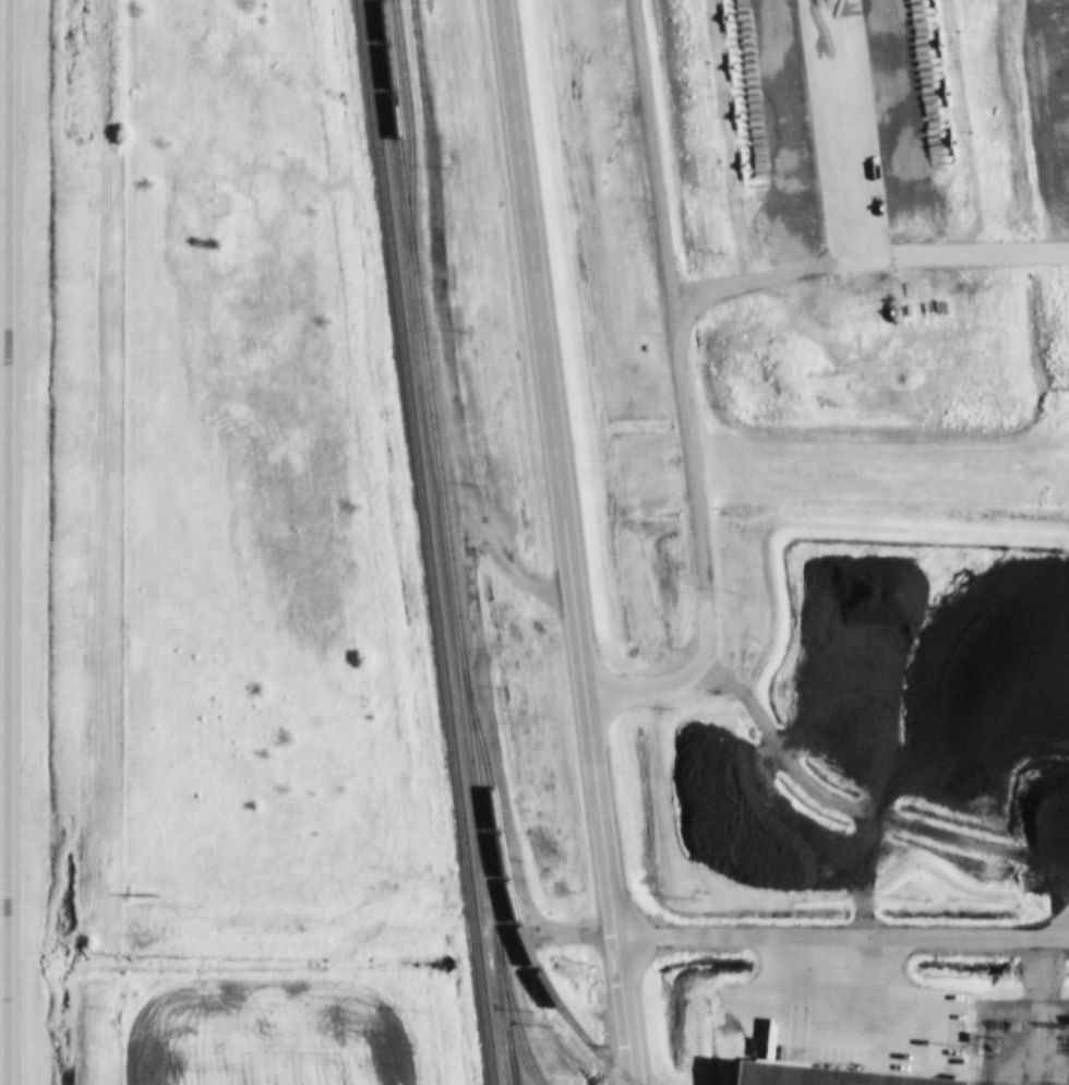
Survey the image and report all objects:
railway: (407, 133)
road: (860, 235)
road: (681, 394)
road: (1, 542)
railway: (425, 542)
railway: (444, 542)
road: (566, 542)
railway: (505, 892)
road: (842, 935)
railway: (509, 1000)
crop: (289, 1027)
power substation: (1021, 1041)
railway: (509, 1060)
building: (836, 1075)

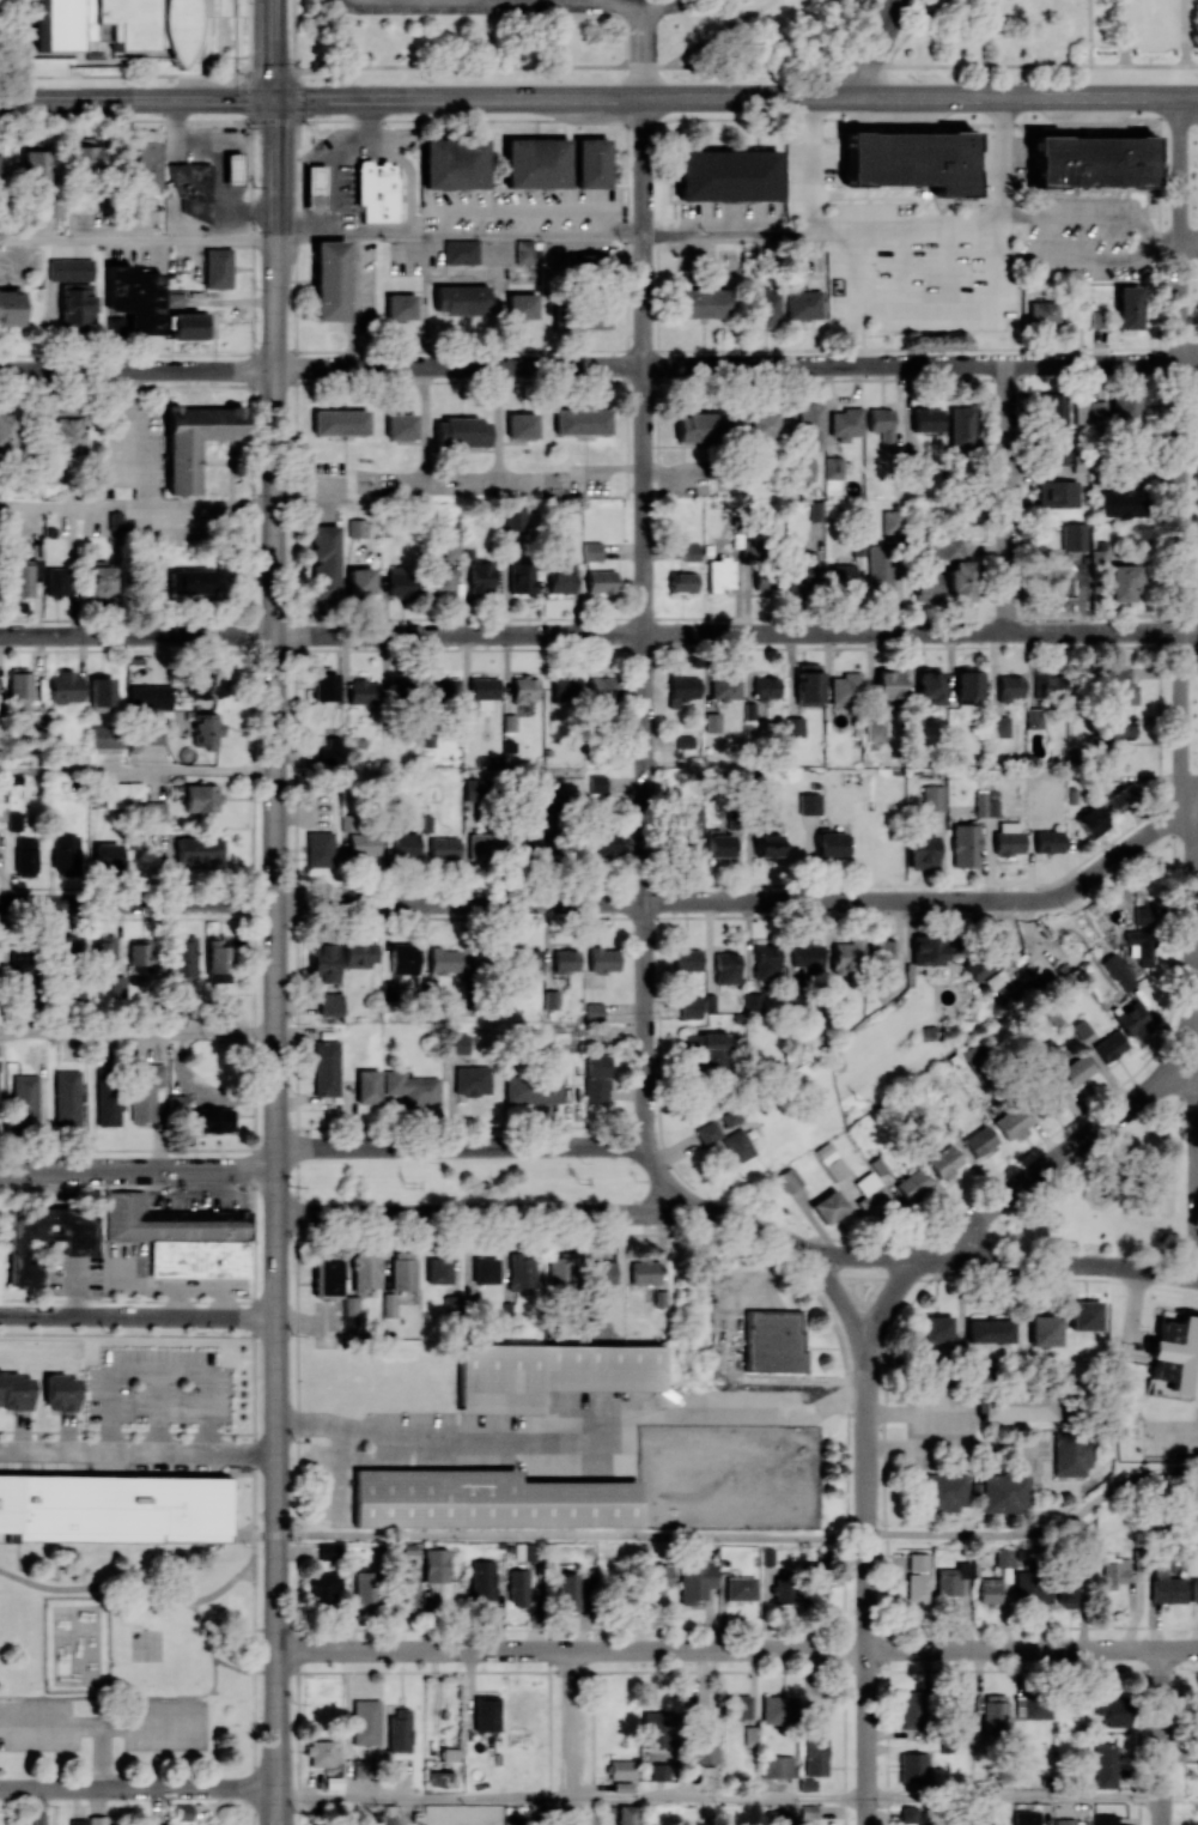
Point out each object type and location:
road: (582, 2)
road: (532, 3)
building: (108, 28)
road: (1086, 32)
road: (1122, 32)
road: (1188, 32)
park: (1045, 41)
road: (875, 45)
road: (274, 49)
road: (641, 51)
road: (931, 64)
road: (529, 65)
road: (1031, 94)
road: (569, 96)
road: (137, 98)
traffic signals: (274, 98)
road: (137, 119)
road: (736, 119)
building: (83, 154)
road: (337, 157)
building: (910, 159)
building: (1091, 160)
building: (454, 163)
building: (536, 163)
building: (590, 163)
building: (34, 165)
road: (813, 165)
building: (146, 166)
road: (413, 171)
building: (727, 175)
building: (315, 187)
building: (190, 188)
building: (376, 191)
building: (52, 206)
road: (1093, 219)
road: (458, 233)
road: (822, 234)
road: (137, 241)
road: (1188, 241)
building: (524, 251)
building: (460, 252)
road: (1092, 259)
building: (587, 264)
building: (217, 267)
building: (69, 269)
road: (852, 273)
building: (329, 280)
building: (135, 297)
building: (460, 299)
road: (353, 301)
building: (701, 302)
building: (803, 304)
building: (521, 305)
road: (1004, 305)
building: (76, 306)
building: (400, 306)
building: (10, 307)
building: (765, 307)
building: (1127, 307)
building: (1043, 313)
building: (588, 317)
building: (188, 325)
road: (736, 367)
road: (137, 371)
building: (1124, 406)
building: (1053, 408)
building: (1096, 410)
building: (1080, 413)
building: (927, 419)
building: (340, 421)
building: (581, 421)
building: (880, 422)
building: (810, 423)
building: (845, 423)
building: (521, 425)
building: (763, 425)
building: (400, 426)
building: (961, 426)
road: (424, 427)
building: (701, 427)
road: (497, 428)
building: (7, 431)
building: (66, 431)
building: (460, 432)
building: (194, 440)
road: (1178, 451)
building: (1058, 452)
road: (609, 467)
building: (834, 467)
building: (1056, 493)
road: (1006, 499)
road: (314, 500)
building: (1121, 503)
road: (137, 505)
road: (329, 509)
building: (816, 510)
building: (115, 520)
building: (514, 520)
building: (892, 521)
building: (357, 527)
building: (1073, 536)
building: (452, 547)
building: (946, 548)
building: (591, 550)
building: (691, 552)
building: (325, 561)
building: (880, 568)
building: (803, 573)
building: (720, 574)
building: (560, 576)
building: (841, 576)
building: (524, 577)
building: (480, 578)
building: (765, 578)
building: (101, 579)
building: (21, 580)
building: (961, 580)
building: (58, 581)
building: (400, 581)
building: (600, 581)
building: (1057, 581)
building: (1121, 581)
building: (361, 582)
building: (439, 582)
building: (682, 582)
building: (192, 583)
building: (925, 585)
road: (1159, 633)
road: (137, 634)
road: (736, 634)
road: (642, 660)
building: (323, 683)
building: (808, 683)
building: (889, 683)
building: (1046, 684)
building: (930, 685)
building: (967, 685)
building: (208, 686)
building: (1120, 686)
building: (20, 687)
building: (65, 687)
building: (725, 687)
building: (766, 687)
building: (1009, 687)
building: (524, 688)
building: (603, 688)
building: (682, 688)
building: (846, 688)
building: (443, 689)
building: (565, 689)
building: (363, 691)
building: (484, 691)
building: (102, 694)
building: (149, 696)
building: (751, 710)
building: (916, 716)
building: (1033, 718)
building: (712, 722)
building: (794, 726)
building: (999, 726)
building: (875, 729)
building: (207, 730)
building: (107, 736)
building: (685, 741)
building: (330, 750)
building: (598, 753)
road: (137, 770)
road: (274, 778)
building: (597, 784)
building: (473, 788)
building: (553, 788)
building: (122, 793)
building: (201, 797)
building: (1122, 797)
building: (932, 798)
road: (1195, 799)
building: (808, 803)
building: (986, 805)
building: (2, 809)
building: (151, 811)
building: (693, 812)
building: (1091, 821)
building: (15, 823)
building: (1008, 838)
building: (1048, 840)
building: (832, 842)
building: (363, 844)
building: (719, 844)
building: (768, 844)
building: (403, 845)
building: (687, 845)
building: (483, 846)
building: (525, 846)
building: (964, 846)
building: (319, 848)
building: (440, 848)
building: (199, 849)
building: (65, 851)
building: (922, 851)
building: (107, 855)
building: (26, 857)
road: (137, 902)
road: (748, 902)
building: (1143, 914)
road: (1195, 933)
building: (1141, 946)
building: (66, 948)
building: (929, 949)
building: (141, 951)
building: (881, 951)
building: (104, 953)
building: (361, 953)
building: (806, 954)
building: (183, 956)
building: (846, 956)
building: (324, 958)
building: (400, 958)
building: (603, 958)
building: (530, 959)
building: (686, 959)
building: (444, 960)
building: (565, 960)
building: (766, 960)
building: (983, 961)
building: (218, 962)
building: (21, 965)
building: (726, 968)
building: (1118, 972)
building: (0, 974)
building: (118, 986)
building: (73, 997)
building: (551, 999)
building: (329, 1004)
building: (690, 1007)
building: (594, 1010)
building: (1132, 1020)
building: (1080, 1028)
road: (137, 1035)
building: (456, 1044)
building: (1110, 1045)
building: (707, 1047)
building: (1049, 1054)
building: (975, 1057)
building: (325, 1068)
building: (1077, 1069)
building: (596, 1078)
building: (471, 1080)
building: (367, 1086)
building: (411, 1088)
building: (144, 1091)
building: (533, 1091)
building: (67, 1097)
building: (24, 1100)
building: (176, 1102)
building: (108, 1104)
building: (731, 1117)
building: (213, 1119)
building: (1010, 1123)
building: (708, 1132)
road: (1145, 1134)
building: (979, 1140)
building: (738, 1146)
road: (461, 1147)
building: (944, 1161)
building: (834, 1165)
road: (1197, 1169)
road: (138, 1173)
building: (789, 1180)
power tower: (575, 1181)
power tower: (400, 1184)
building: (911, 1184)
park: (1157, 1185)
building: (871, 1194)
park: (1112, 1195)
road: (1005, 1200)
building: (828, 1206)
road: (741, 1221)
building: (162, 1222)
building: (73, 1247)
building: (193, 1259)
building: (563, 1269)
building: (438, 1270)
building: (485, 1270)
building: (521, 1270)
building: (403, 1271)
building: (365, 1272)
building: (644, 1272)
building: (321, 1276)
building: (600, 1276)
building: (389, 1304)
building: (1085, 1315)
road: (137, 1316)
building: (936, 1328)
building: (990, 1330)
building: (1044, 1330)
building: (768, 1342)
building: (1175, 1353)
road: (731, 1365)
road: (157, 1371)
building: (546, 1372)
building: (15, 1391)
building: (61, 1393)
building: (1015, 1408)
road: (156, 1410)
road: (916, 1411)
road: (1176, 1435)
road: (577, 1437)
road: (953, 1447)
road: (138, 1450)
building: (1071, 1455)
road: (1175, 1469)
building: (639, 1490)
building: (944, 1492)
building: (1005, 1493)
building: (479, 1498)
building: (91, 1507)
road: (867, 1532)
road: (1019, 1534)
road: (572, 1535)
building: (1003, 1558)
building: (918, 1561)
building: (435, 1565)
building: (1114, 1569)
building: (657, 1578)
building: (951, 1578)
building: (482, 1579)
building: (695, 1580)
building: (815, 1582)
building: (1032, 1586)
building: (408, 1587)
building: (320, 1588)
building: (740, 1588)
building: (918, 1588)
building: (518, 1589)
building: (567, 1589)
building: (989, 1589)
building: (363, 1590)
building: (783, 1590)
building: (1167, 1590)
building: (1066, 1591)
building: (1194, 1591)
road: (156, 1594)
road: (253, 1594)
road: (276, 1624)
road: (204, 1625)
road: (265, 1628)
road: (230, 1636)
park: (75, 1645)
park: (146, 1646)
road: (1032, 1648)
road: (254, 1649)
road: (571, 1650)
park: (131, 1660)
road: (232, 1667)
road: (265, 1671)
road: (123, 1696)
building: (740, 1706)
building: (1032, 1707)
building: (1114, 1708)
building: (778, 1709)
building: (910, 1709)
building: (995, 1712)
building: (959, 1713)
building: (485, 1714)
building: (365, 1722)
parking lot: (38, 1724)
parking lot: (166, 1724)
road: (50, 1726)
road: (151, 1726)
road: (254, 1729)
building: (398, 1731)
road: (1162, 1736)
road: (573, 1737)
building: (816, 1742)
building: (705, 1746)
building: (321, 1752)
road: (101, 1757)
building: (1105, 1765)
building: (776, 1766)
building: (913, 1766)
building: (622, 1769)
building: (660, 1772)
building: (438, 1777)
building: (807, 1785)
road: (137, 1789)
road: (423, 1796)
road: (720, 1796)
road: (1014, 1797)
road: (254, 1807)
road: (273, 1807)
road: (278, 1807)
road: (1049, 1811)
building: (183, 1812)
building: (626, 1814)
building: (909, 1814)
building: (776, 1817)
building: (923, 1817)
building: (1025, 1817)
building: (38, 1819)
building: (1105, 1819)
building: (97, 1820)
building: (77, 1821)
building: (1064, 1821)
building: (986, 1823)
building: (155, 1824)
building: (954, 1824)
_ _ _ _ _
Say how many lines in the listing above hold "power". Give the number only.

§ Written reply
3